• _Records provided_:
>> START
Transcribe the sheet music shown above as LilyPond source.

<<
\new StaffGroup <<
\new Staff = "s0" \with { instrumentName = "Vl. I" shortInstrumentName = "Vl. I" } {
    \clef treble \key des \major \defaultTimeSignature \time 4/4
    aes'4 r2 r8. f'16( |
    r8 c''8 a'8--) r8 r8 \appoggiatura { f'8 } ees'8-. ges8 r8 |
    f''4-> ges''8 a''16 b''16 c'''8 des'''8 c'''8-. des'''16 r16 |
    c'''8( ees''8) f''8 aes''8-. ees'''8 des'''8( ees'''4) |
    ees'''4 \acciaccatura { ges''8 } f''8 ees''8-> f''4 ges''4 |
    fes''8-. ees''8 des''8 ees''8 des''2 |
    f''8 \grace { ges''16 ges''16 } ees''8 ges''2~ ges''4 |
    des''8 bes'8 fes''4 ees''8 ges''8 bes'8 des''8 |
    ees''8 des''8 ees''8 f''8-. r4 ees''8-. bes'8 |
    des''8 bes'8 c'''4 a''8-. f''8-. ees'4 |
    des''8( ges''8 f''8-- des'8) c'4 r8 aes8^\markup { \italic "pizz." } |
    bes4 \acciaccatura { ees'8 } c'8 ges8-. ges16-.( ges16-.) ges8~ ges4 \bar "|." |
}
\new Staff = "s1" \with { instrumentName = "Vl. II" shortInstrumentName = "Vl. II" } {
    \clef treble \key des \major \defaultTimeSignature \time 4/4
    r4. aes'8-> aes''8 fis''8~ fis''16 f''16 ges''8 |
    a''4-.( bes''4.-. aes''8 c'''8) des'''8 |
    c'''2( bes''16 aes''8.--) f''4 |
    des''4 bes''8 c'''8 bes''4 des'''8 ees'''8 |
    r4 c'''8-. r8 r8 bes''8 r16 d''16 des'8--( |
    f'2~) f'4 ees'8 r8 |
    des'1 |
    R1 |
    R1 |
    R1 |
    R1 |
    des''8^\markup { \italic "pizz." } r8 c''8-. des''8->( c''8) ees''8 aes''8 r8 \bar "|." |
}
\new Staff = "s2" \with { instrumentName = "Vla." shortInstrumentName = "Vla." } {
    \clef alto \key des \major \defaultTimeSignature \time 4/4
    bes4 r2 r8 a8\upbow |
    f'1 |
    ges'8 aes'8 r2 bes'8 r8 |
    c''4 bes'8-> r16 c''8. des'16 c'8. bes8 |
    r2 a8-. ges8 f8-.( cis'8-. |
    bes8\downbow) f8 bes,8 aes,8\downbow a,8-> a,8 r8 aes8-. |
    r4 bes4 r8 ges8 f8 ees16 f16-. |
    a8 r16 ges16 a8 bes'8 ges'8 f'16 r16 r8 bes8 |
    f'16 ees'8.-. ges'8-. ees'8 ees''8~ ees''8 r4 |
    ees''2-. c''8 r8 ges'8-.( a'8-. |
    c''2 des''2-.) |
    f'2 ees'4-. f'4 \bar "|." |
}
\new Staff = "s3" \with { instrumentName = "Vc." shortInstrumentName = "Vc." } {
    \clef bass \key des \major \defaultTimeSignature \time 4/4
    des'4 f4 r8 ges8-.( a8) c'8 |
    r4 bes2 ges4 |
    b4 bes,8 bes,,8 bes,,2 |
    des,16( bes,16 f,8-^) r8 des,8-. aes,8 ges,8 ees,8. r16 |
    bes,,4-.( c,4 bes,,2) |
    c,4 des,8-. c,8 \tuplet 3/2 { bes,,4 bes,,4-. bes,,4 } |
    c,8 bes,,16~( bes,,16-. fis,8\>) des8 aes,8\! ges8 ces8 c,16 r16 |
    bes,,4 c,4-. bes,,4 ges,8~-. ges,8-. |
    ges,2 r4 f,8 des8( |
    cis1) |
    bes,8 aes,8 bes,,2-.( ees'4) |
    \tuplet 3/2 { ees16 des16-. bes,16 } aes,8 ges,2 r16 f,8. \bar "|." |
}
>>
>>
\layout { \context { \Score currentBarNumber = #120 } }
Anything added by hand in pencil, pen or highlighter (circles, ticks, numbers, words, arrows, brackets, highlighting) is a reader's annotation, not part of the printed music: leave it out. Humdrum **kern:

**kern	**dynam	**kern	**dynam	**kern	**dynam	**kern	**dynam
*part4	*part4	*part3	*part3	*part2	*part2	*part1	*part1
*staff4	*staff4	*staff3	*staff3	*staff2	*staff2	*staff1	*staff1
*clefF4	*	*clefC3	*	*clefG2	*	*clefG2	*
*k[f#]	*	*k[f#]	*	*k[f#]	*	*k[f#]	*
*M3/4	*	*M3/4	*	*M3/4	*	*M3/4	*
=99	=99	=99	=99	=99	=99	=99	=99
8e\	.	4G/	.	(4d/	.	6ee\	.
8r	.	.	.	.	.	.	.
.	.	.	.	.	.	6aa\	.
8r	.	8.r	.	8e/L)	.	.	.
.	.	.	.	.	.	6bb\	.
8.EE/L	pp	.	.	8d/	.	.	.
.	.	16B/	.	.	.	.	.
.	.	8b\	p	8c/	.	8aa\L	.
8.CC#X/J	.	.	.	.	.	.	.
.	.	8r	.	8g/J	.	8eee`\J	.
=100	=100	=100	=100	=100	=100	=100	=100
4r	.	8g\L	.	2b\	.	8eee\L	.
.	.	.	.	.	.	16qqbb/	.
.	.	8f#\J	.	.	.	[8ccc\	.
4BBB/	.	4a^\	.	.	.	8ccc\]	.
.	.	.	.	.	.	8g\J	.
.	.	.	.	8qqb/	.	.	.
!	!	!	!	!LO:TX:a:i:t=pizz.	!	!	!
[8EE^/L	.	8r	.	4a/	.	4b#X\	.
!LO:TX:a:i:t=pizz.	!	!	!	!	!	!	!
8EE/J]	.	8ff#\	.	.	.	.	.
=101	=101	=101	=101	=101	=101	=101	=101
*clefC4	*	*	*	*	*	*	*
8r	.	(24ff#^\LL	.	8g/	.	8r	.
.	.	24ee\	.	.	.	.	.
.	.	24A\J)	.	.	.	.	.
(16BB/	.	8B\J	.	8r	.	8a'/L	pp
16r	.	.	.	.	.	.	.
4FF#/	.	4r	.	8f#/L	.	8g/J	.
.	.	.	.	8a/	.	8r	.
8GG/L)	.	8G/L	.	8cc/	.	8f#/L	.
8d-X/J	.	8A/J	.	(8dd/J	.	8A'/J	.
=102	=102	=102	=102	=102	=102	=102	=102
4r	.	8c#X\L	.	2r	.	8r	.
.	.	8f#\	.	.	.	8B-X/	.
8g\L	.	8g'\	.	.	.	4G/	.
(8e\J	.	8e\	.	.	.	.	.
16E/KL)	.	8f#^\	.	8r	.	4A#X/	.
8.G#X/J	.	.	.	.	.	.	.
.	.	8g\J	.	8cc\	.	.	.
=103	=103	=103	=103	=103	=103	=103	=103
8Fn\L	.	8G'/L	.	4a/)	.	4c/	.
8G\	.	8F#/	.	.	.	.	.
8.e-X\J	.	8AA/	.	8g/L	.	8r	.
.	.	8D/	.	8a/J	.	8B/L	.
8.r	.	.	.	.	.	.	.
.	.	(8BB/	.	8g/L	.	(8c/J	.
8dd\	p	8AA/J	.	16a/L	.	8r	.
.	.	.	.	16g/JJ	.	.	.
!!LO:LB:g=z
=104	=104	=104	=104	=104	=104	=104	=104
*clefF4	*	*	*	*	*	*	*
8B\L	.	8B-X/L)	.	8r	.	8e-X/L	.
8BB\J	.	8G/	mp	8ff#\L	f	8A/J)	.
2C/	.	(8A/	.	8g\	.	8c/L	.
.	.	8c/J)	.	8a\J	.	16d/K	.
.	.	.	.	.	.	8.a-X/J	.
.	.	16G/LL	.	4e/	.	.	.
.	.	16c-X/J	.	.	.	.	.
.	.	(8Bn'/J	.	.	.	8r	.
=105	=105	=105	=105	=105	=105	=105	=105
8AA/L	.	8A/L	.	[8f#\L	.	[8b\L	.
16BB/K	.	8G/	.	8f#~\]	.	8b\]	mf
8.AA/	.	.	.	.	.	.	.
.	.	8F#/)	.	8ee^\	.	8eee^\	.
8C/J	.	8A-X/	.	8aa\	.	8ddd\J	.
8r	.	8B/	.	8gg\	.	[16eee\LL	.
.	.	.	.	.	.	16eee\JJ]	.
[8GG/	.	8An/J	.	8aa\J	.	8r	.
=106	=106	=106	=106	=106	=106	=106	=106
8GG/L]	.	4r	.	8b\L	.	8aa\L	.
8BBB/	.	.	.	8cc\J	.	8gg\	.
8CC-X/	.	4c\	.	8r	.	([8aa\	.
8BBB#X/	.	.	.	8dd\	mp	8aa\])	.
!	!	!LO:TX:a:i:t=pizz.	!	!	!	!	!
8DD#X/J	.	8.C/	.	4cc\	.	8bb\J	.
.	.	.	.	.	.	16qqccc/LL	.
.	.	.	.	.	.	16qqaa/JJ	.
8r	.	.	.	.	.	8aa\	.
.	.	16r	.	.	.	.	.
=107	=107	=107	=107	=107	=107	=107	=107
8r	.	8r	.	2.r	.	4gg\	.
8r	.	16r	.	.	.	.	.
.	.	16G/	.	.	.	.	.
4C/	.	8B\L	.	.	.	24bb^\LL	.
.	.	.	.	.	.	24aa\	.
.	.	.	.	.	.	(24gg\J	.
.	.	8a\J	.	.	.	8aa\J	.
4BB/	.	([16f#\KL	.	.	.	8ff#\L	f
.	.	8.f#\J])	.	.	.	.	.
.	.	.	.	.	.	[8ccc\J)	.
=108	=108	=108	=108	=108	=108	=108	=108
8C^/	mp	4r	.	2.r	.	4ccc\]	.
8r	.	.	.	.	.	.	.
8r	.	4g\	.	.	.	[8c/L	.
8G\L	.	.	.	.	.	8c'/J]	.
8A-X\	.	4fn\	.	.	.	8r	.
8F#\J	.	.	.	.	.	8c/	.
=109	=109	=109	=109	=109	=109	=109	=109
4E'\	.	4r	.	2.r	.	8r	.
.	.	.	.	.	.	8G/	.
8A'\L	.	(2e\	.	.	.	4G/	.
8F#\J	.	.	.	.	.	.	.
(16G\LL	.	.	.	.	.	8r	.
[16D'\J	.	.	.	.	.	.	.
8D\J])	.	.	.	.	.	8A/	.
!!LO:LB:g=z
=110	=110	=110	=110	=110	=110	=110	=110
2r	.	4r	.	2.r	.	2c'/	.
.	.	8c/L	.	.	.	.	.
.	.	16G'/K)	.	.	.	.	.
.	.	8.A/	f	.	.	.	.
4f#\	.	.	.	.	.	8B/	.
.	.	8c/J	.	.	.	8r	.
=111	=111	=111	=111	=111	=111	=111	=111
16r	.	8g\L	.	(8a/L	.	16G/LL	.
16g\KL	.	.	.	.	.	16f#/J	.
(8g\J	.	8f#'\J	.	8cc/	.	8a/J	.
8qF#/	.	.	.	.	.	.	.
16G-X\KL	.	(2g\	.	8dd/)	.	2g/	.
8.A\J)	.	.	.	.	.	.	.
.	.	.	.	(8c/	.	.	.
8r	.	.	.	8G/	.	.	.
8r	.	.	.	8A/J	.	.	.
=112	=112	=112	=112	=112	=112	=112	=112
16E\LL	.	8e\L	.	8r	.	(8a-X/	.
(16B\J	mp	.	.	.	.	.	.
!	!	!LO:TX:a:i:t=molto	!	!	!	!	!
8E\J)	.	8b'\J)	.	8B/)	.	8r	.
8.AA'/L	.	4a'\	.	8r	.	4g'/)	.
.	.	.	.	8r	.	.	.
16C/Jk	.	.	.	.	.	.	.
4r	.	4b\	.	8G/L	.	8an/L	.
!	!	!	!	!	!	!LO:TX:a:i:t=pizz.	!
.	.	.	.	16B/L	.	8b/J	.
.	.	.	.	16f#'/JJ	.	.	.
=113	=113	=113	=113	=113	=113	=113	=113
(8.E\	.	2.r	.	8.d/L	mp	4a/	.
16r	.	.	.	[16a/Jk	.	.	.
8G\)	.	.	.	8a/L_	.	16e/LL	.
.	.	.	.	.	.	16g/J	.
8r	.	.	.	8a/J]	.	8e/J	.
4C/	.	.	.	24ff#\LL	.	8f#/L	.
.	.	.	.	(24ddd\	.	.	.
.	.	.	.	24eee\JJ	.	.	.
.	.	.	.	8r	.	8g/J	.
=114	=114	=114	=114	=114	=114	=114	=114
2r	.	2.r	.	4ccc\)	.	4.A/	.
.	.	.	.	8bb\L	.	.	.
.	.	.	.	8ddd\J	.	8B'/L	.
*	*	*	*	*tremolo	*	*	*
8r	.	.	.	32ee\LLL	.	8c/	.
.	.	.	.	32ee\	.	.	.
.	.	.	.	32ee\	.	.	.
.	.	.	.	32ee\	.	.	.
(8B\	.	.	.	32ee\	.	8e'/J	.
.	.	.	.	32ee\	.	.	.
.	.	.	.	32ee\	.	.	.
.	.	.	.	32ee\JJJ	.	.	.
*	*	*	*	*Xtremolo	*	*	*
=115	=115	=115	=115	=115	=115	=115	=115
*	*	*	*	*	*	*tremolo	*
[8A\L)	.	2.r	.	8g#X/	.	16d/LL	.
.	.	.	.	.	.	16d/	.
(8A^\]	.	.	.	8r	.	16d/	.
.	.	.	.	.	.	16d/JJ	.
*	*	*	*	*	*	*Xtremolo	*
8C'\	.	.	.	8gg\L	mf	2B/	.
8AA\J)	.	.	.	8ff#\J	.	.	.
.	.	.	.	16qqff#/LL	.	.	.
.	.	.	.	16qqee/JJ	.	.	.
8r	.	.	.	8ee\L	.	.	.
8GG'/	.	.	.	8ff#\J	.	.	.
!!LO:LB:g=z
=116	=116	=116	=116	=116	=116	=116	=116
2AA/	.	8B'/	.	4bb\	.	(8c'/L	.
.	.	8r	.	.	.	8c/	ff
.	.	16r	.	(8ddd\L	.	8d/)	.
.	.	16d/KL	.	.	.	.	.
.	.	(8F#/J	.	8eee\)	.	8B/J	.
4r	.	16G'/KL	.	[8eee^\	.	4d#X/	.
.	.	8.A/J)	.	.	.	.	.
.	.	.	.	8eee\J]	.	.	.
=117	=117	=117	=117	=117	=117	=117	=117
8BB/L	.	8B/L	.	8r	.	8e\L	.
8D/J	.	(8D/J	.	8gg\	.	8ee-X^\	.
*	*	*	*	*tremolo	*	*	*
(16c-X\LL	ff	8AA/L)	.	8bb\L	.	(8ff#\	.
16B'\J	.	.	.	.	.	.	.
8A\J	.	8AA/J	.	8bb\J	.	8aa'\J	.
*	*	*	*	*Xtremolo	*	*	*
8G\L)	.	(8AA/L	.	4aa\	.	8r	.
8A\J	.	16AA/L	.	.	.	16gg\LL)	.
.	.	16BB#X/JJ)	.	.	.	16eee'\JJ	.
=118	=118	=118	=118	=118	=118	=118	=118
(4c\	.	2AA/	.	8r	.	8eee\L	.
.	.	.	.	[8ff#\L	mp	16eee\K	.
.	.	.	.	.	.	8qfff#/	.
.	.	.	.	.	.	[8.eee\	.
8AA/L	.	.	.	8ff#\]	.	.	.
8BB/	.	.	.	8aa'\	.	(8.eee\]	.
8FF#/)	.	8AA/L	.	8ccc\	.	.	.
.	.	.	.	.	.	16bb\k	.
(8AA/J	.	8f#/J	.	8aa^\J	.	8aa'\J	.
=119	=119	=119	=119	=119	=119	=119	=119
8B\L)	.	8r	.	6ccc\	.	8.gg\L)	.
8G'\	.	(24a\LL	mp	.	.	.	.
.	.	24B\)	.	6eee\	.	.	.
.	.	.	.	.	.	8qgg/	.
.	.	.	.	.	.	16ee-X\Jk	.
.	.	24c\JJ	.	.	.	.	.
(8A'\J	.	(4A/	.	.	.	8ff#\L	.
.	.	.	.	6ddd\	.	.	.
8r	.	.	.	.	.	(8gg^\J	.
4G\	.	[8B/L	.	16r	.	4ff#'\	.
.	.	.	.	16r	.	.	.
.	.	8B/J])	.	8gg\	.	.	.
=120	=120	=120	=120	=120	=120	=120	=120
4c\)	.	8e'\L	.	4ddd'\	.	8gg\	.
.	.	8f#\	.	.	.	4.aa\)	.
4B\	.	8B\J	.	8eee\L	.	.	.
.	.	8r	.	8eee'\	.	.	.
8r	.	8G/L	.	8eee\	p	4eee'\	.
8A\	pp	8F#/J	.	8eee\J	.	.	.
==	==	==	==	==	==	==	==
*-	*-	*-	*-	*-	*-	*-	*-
>> END
• _Prompt_: Please return each line of the items above that contains the word "music".

• _Complete output_:
Transcribe the sheet music shown above as LilyPond source.
Anything added by hand in pencil, pen or highlighter (circles, ticks, numbers, words, arrows, brackets, highlighting) is a reader's annotation, not part of the printed music: leave it out. Humdrum **kern:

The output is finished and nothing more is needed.